Exercise prompt: Within the listing below, please copy exactly the lines between the line holding "building: [268,340,336,372] -> none" and the line holding "building: [274,419,329,454] ->", inclusive.
---
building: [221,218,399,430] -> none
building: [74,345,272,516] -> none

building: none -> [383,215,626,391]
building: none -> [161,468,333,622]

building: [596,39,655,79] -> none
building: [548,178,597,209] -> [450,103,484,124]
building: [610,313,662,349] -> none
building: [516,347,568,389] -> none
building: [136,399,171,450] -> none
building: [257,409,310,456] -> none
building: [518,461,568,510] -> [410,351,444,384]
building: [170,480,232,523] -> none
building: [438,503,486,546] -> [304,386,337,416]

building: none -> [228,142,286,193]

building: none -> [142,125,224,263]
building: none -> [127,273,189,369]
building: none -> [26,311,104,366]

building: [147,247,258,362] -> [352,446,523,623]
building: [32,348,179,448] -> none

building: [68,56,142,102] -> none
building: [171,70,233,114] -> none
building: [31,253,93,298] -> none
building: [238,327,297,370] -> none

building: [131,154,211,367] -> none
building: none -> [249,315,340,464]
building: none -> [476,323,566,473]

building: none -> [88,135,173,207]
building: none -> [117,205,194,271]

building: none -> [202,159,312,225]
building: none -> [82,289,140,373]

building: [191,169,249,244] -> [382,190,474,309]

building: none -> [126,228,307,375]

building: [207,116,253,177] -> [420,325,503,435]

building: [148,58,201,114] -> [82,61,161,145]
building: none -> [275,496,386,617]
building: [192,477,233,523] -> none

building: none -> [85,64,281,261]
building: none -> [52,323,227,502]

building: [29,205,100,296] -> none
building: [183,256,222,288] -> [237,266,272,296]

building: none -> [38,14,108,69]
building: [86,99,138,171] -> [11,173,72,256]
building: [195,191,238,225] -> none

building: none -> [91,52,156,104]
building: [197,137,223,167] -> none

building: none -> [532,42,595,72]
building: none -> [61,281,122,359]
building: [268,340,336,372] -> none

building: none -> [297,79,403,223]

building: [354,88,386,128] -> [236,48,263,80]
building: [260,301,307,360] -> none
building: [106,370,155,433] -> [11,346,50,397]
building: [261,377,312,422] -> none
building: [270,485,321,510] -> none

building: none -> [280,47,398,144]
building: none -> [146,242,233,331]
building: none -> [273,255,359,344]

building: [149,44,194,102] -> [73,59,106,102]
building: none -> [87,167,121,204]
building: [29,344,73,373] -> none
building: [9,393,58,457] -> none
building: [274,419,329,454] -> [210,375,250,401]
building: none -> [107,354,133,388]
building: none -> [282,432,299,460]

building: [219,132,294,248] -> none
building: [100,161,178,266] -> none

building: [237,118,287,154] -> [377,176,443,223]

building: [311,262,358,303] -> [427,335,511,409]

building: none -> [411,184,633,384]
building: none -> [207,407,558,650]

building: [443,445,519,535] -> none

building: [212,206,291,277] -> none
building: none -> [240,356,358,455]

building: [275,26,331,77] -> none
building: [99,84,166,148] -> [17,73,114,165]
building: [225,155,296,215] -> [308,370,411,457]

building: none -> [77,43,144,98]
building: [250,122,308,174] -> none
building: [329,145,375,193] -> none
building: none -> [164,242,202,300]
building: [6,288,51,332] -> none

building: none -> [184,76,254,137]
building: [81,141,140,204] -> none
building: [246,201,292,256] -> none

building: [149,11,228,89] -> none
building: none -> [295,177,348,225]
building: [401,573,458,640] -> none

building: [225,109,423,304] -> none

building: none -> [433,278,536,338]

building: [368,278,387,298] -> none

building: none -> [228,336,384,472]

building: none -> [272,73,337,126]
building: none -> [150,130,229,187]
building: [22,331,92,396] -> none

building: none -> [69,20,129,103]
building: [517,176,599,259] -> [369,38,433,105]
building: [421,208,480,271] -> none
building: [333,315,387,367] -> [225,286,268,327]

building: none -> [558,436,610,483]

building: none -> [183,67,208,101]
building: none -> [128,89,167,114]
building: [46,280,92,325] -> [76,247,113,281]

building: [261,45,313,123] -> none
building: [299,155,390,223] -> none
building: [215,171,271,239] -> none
---
Response:
building: [268,340,336,372] -> none

building: none -> [297,79,403,223]

building: [354,88,386,128] -> [236,48,263,80]
building: [260,301,307,360] -> none
building: [106,370,155,433] -> [11,346,50,397]
building: [261,377,312,422] -> none
building: [270,485,321,510] -> none

building: none -> [280,47,398,144]
building: none -> [146,242,233,331]
building: none -> [273,255,359,344]

building: [149,44,194,102] -> [73,59,106,102]
building: none -> [87,167,121,204]
building: [29,344,73,373] -> none
building: [9,393,58,457] -> none
building: [274,419,329,454] -> [210,375,250,401]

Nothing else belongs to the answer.